Records for the exercise:
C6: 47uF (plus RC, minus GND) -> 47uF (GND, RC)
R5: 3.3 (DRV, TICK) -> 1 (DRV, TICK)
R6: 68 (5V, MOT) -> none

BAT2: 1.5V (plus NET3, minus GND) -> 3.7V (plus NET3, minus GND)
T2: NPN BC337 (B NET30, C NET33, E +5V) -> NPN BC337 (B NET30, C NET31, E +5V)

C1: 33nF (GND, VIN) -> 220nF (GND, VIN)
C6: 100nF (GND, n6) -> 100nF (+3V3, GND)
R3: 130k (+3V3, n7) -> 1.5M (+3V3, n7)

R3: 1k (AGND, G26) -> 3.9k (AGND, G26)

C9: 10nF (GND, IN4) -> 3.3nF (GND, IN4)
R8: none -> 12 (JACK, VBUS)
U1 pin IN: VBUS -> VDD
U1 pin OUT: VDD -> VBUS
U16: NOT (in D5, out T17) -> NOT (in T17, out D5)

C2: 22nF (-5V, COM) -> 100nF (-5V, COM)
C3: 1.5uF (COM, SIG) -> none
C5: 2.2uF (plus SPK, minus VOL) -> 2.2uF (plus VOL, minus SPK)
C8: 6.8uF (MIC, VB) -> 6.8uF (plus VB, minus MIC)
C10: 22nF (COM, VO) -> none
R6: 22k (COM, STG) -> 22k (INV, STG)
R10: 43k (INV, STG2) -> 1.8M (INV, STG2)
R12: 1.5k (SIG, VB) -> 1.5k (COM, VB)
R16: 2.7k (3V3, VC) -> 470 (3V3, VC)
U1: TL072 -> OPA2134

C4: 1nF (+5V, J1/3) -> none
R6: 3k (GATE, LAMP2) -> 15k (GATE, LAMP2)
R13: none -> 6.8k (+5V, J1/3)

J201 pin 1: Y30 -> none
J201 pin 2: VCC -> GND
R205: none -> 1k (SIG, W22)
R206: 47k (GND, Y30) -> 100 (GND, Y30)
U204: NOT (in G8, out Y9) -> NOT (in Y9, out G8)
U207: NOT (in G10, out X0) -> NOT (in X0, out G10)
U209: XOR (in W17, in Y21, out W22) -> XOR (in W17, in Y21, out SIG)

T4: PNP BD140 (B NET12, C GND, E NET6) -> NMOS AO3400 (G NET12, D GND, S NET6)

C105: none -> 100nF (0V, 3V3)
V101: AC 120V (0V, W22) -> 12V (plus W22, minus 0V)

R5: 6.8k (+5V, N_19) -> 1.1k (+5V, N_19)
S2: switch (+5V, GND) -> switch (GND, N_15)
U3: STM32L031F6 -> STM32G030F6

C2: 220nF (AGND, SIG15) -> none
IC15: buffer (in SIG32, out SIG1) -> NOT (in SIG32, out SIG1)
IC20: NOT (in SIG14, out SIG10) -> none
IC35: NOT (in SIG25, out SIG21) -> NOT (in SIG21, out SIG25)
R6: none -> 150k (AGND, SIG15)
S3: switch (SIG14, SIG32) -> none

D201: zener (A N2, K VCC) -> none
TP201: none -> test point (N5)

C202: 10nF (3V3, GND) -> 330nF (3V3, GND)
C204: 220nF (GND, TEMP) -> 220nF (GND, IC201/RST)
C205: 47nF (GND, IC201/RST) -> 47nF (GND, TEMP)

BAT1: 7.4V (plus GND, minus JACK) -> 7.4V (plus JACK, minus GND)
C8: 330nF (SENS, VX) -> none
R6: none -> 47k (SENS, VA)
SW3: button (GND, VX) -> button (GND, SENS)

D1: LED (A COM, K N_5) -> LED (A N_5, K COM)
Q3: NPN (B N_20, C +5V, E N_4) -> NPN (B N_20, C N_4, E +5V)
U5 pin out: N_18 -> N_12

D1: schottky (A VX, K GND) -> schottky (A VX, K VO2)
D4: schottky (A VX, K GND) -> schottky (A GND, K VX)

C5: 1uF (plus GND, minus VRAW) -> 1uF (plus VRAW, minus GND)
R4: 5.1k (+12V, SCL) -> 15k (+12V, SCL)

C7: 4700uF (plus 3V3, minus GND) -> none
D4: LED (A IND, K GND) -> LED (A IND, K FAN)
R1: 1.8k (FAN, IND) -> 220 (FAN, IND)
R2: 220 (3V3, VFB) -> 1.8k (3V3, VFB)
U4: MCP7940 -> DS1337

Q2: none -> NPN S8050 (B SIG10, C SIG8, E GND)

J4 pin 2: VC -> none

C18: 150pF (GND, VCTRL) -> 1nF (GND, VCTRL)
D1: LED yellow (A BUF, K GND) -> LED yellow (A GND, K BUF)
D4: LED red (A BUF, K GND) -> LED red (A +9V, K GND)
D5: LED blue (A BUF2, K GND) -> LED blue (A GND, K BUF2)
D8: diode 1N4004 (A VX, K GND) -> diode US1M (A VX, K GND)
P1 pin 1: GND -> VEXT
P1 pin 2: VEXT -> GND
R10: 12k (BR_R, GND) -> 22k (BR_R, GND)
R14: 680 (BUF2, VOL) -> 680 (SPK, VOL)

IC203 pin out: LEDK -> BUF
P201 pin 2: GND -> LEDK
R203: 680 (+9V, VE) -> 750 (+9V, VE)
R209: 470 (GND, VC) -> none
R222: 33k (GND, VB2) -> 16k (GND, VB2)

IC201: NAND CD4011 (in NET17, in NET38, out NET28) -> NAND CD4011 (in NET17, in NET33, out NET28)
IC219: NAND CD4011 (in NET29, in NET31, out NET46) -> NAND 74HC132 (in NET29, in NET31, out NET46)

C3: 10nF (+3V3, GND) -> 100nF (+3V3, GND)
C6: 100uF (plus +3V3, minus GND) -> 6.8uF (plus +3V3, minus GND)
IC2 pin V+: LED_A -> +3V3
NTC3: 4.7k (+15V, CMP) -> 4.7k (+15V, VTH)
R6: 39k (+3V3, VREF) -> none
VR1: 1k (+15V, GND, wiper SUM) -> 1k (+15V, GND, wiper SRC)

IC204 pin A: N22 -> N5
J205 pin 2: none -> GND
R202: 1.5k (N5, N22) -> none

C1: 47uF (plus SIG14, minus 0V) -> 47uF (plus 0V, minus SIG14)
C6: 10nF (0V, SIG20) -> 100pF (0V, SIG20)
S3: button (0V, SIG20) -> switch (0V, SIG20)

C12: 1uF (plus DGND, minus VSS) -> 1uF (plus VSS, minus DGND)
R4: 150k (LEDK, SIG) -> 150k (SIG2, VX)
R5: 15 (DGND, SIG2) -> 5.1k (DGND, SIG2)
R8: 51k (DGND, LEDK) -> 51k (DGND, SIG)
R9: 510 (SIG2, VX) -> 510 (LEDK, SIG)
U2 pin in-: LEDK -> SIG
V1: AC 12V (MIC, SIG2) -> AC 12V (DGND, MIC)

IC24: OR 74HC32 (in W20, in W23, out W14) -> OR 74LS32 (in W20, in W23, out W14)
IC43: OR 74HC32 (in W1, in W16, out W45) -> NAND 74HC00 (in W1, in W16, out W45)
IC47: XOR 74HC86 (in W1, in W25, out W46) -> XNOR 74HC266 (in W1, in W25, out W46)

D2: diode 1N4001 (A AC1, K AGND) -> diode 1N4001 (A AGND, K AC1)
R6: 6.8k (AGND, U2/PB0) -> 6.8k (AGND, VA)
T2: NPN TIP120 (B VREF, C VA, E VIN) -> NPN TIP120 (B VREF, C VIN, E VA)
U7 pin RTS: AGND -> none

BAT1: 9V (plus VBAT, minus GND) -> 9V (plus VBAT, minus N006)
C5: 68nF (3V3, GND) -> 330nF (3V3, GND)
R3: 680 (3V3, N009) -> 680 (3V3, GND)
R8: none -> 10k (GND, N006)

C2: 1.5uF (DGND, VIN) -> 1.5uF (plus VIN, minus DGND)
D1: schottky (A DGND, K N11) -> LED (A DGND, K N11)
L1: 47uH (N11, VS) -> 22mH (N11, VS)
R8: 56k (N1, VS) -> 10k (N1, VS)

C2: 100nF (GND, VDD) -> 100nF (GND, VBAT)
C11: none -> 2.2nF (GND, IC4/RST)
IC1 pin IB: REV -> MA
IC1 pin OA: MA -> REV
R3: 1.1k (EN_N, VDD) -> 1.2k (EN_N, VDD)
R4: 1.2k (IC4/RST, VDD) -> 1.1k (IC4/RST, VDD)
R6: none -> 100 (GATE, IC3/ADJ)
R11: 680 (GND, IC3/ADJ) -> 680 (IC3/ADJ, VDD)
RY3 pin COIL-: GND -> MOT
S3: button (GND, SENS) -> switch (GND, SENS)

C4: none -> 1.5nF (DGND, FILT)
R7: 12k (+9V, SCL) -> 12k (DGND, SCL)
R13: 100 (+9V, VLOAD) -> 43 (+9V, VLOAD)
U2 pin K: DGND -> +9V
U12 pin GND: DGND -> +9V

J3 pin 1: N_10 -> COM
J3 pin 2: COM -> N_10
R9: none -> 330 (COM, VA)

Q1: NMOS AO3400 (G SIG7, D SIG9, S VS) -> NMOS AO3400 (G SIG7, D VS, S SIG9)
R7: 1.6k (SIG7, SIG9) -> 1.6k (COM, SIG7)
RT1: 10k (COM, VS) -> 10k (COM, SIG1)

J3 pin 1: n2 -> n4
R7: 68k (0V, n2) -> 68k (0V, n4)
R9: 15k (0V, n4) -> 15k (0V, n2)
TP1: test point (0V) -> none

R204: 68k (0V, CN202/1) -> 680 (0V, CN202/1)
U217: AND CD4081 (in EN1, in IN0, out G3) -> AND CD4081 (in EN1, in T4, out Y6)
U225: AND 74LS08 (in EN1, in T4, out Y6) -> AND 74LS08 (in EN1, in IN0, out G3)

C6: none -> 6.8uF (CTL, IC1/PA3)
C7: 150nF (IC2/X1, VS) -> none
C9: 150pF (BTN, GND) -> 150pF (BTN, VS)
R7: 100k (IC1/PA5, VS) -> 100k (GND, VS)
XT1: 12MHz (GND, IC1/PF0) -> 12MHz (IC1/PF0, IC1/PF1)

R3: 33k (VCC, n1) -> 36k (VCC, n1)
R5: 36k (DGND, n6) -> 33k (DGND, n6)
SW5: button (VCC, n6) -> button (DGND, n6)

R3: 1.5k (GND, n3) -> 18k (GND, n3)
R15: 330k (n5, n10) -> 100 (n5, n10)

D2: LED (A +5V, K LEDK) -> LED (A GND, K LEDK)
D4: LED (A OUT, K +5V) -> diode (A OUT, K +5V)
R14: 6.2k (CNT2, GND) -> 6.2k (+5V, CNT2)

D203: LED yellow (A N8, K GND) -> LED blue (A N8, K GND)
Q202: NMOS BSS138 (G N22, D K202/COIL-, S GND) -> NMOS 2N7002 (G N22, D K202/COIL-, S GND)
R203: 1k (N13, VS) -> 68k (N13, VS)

Required action: Write down exactly the span of lines above from the one containing "P1 pin 1: GND -> VEXT" to the one containing "IC47: XOR 74HC86", both ends included.

Answer:
P1 pin 1: GND -> VEXT
P1 pin 2: VEXT -> GND
R10: 12k (BR_R, GND) -> 22k (BR_R, GND)
R14: 680 (BUF2, VOL) -> 680 (SPK, VOL)

IC203 pin out: LEDK -> BUF
P201 pin 2: GND -> LEDK
R203: 680 (+9V, VE) -> 750 (+9V, VE)
R209: 470 (GND, VC) -> none
R222: 33k (GND, VB2) -> 16k (GND, VB2)

IC201: NAND CD4011 (in NET17, in NET38, out NET28) -> NAND CD4011 (in NET17, in NET33, out NET28)
IC219: NAND CD4011 (in NET29, in NET31, out NET46) -> NAND 74HC132 (in NET29, in NET31, out NET46)

C3: 10nF (+3V3, GND) -> 100nF (+3V3, GND)
C6: 100uF (plus +3V3, minus GND) -> 6.8uF (plus +3V3, minus GND)
IC2 pin V+: LED_A -> +3V3
NTC3: 4.7k (+15V, CMP) -> 4.7k (+15V, VTH)
R6: 39k (+3V3, VREF) -> none
VR1: 1k (+15V, GND, wiper SUM) -> 1k (+15V, GND, wiper SRC)

IC204 pin A: N22 -> N5
J205 pin 2: none -> GND
R202: 1.5k (N5, N22) -> none

C1: 47uF (plus SIG14, minus 0V) -> 47uF (plus 0V, minus SIG14)
C6: 10nF (0V, SIG20) -> 100pF (0V, SIG20)
S3: button (0V, SIG20) -> switch (0V, SIG20)

C12: 1uF (plus DGND, minus VSS) -> 1uF (plus VSS, minus DGND)
R4: 150k (LEDK, SIG) -> 150k (SIG2, VX)
R5: 15 (DGND, SIG2) -> 5.1k (DGND, SIG2)
R8: 51k (DGND, LEDK) -> 51k (DGND, SIG)
R9: 510 (SIG2, VX) -> 510 (LEDK, SIG)
U2 pin in-: LEDK -> SIG
V1: AC 12V (MIC, SIG2) -> AC 12V (DGND, MIC)

IC24: OR 74HC32 (in W20, in W23, out W14) -> OR 74LS32 (in W20, in W23, out W14)
IC43: OR 74HC32 (in W1, in W16, out W45) -> NAND 74HC00 (in W1, in W16, out W45)
IC47: XOR 74HC86 (in W1, in W25, out W46) -> XNOR 74HC266 (in W1, in W25, out W46)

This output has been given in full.